··· Data shown ···

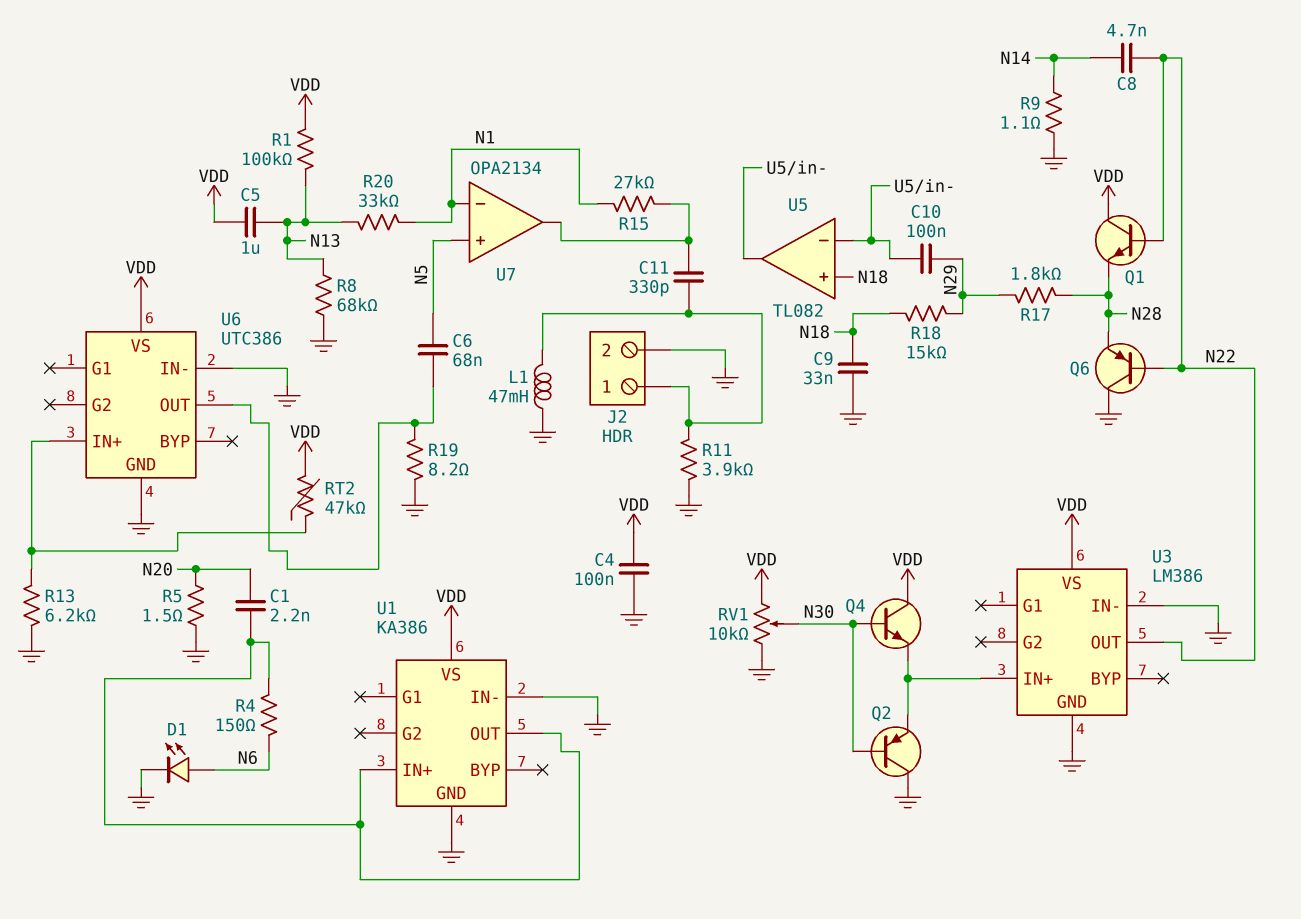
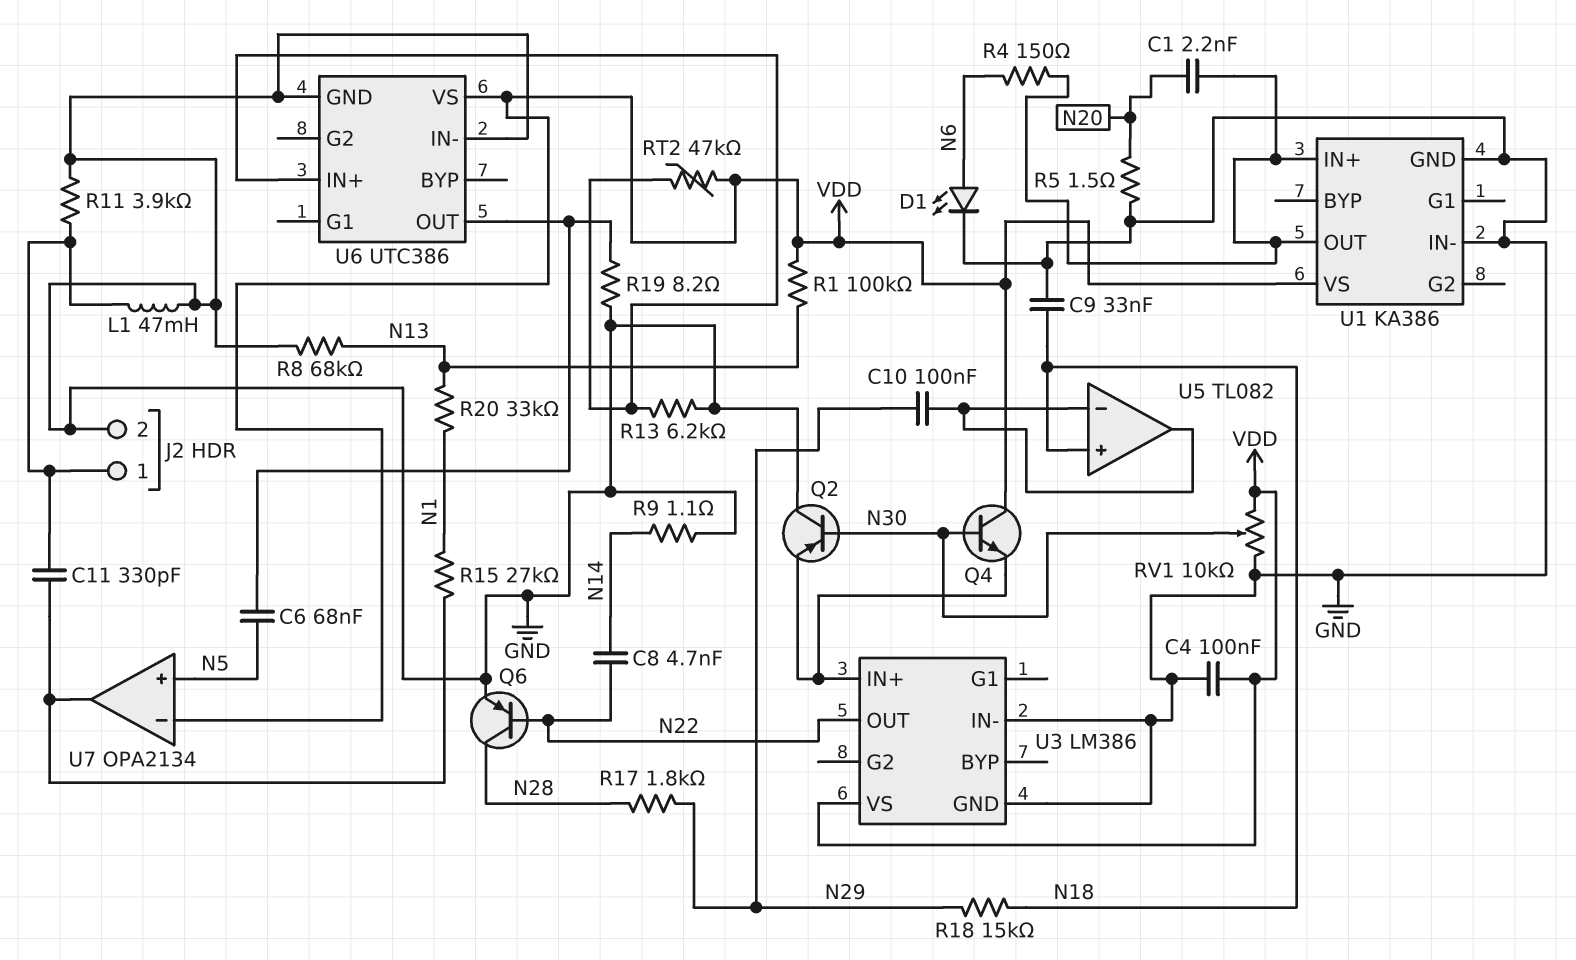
C5: 1uF (N13, VDD) -> none
Q1: NPN (B N22, C VDD, E N28) -> none
Q6: PNP (B N22, C GND, E N28) -> PNP (B N22, C N28, E GND)
U7 pin in-: N1 -> VDD

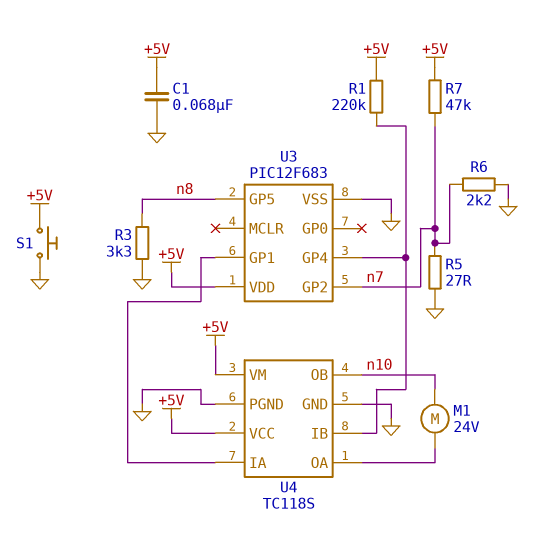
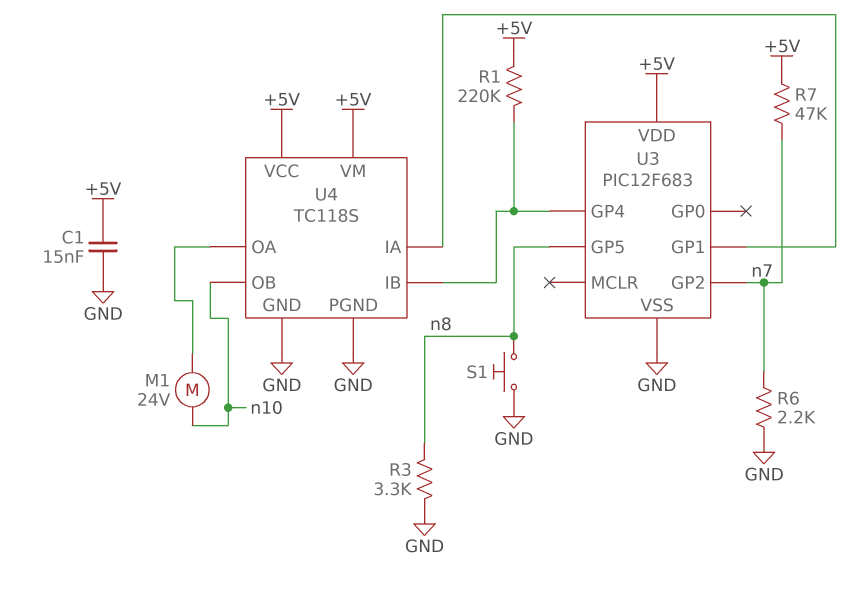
C1: 68nF (+5V, GND) -> 15nF (+5V, GND)
R5: 27 (GND, n7) -> none
S1: button (+5V, GND) -> button (GND, n8)

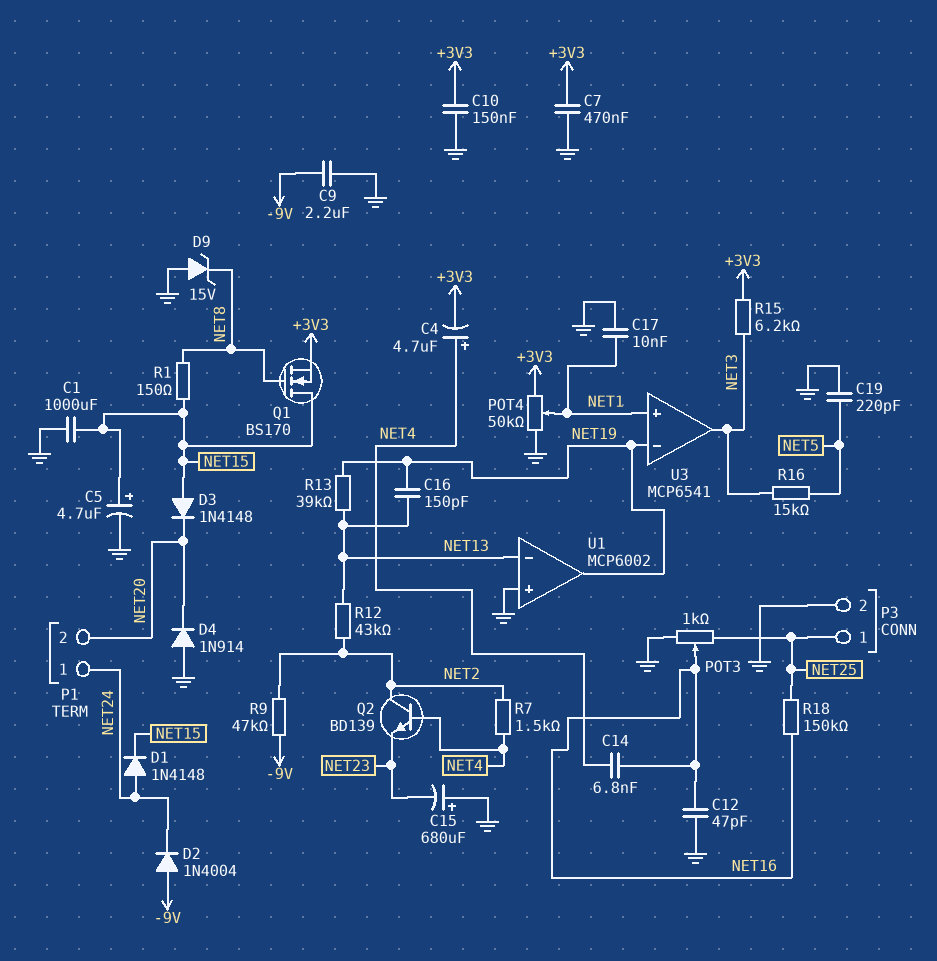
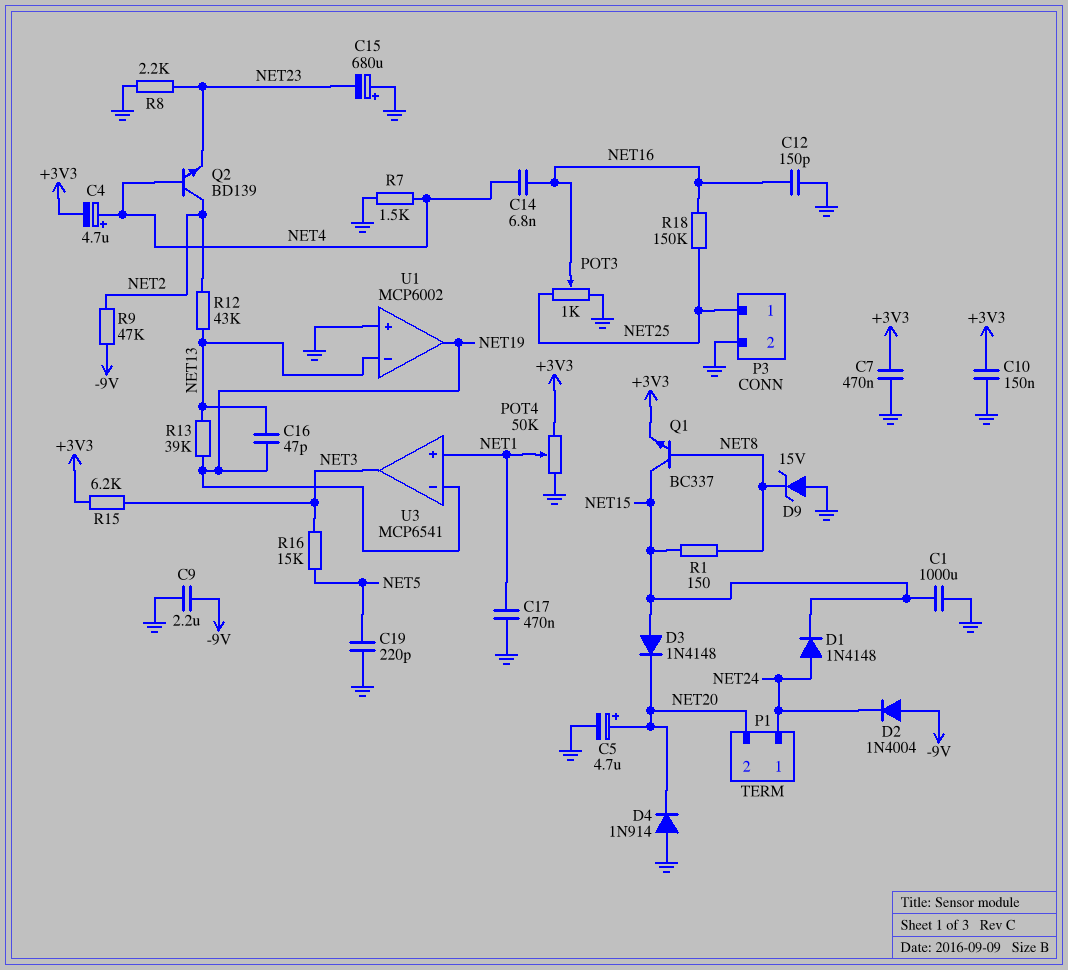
C5: 4.7uF (plus NET15, minus GND) -> 4.7uF (plus NET20, minus GND)
C12: 47pF (GND, NET16) -> 150pF (GND, NET16)
C16: 150pF (NET13, NET19) -> 47pF (NET13, NET19)
C17: 10nF (GND, NET1) -> 470nF (GND, NET1)
Q1: NMOS BS170 (G NET8, D NET15, S +3V3) -> NPN BC337 (B NET8, C NET15, E +3V3)
R7: 1.5k (NET2, NET4) -> 1.5k (GND, NET4)
R8: none -> 2.2k (GND, NET23)

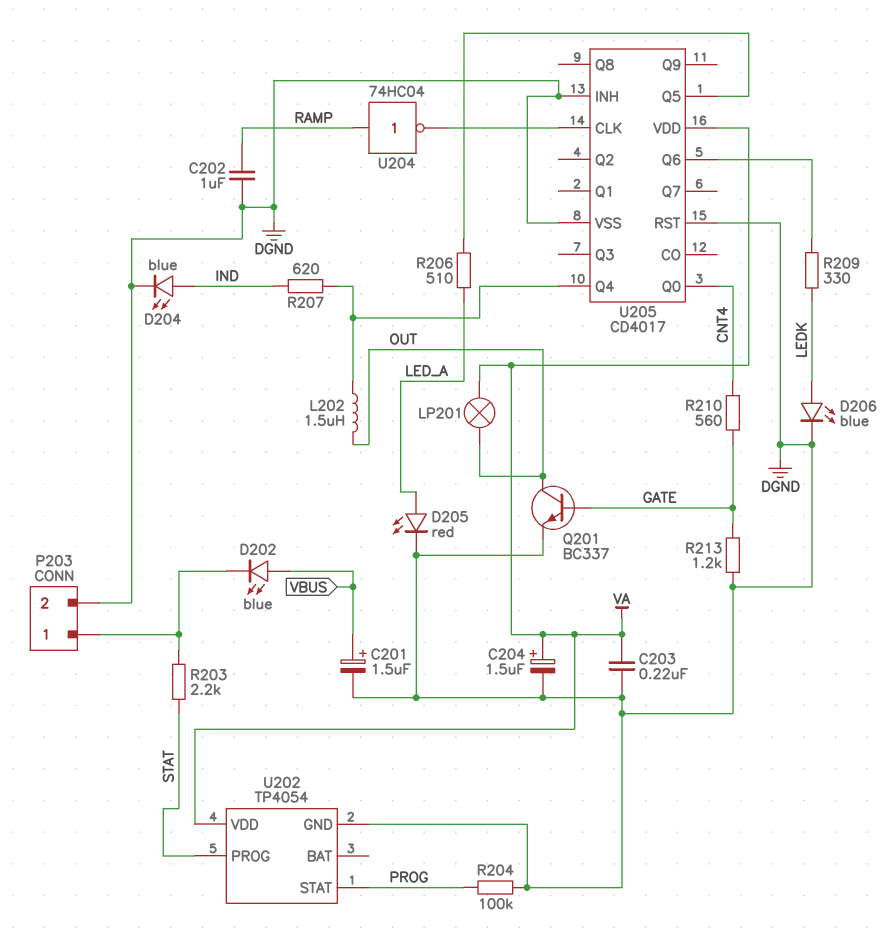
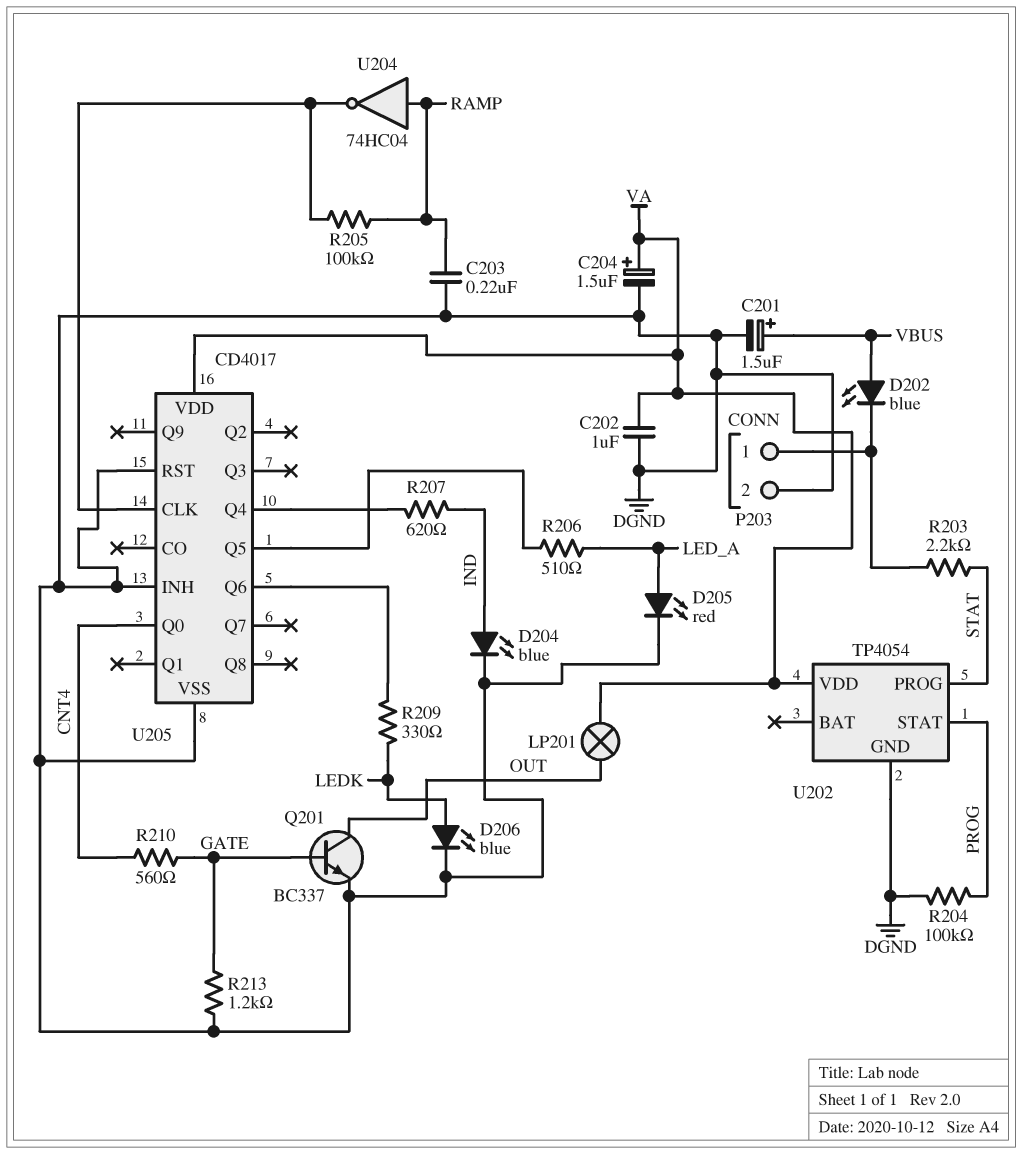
C202: 1uF (DGND, RAMP) -> 1uF (DGND, VA)
C203: 220nF (DGND, VA) -> 220nF (DGND, RAMP)
L202: 1.5uH (OUT, U205/Q4) -> none
R205: none -> 100k (RAMP, U205/CLK)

···

What you will do
Retype the whole listing, keeping every line identical and omitting all pictures.

Written response
C5: 1uF (N13, VDD) -> none
Q1: NPN (B N22, C VDD, E N28) -> none
Q6: PNP (B N22, C GND, E N28) -> PNP (B N22, C N28, E GND)
U7 pin in-: N1 -> VDD

C1: 68nF (+5V, GND) -> 15nF (+5V, GND)
R5: 27 (GND, n7) -> none
S1: button (+5V, GND) -> button (GND, n8)

C5: 4.7uF (plus NET15, minus GND) -> 4.7uF (plus NET20, minus GND)
C12: 47pF (GND, NET16) -> 150pF (GND, NET16)
C16: 150pF (NET13, NET19) -> 47pF (NET13, NET19)
C17: 10nF (GND, NET1) -> 470nF (GND, NET1)
Q1: NMOS BS170 (G NET8, D NET15, S +3V3) -> NPN BC337 (B NET8, C NET15, E +3V3)
R7: 1.5k (NET2, NET4) -> 1.5k (GND, NET4)
R8: none -> 2.2k (GND, NET23)

C202: 1uF (DGND, RAMP) -> 1uF (DGND, VA)
C203: 220nF (DGND, VA) -> 220nF (DGND, RAMP)
L202: 1.5uH (OUT, U205/Q4) -> none
R205: none -> 100k (RAMP, U205/CLK)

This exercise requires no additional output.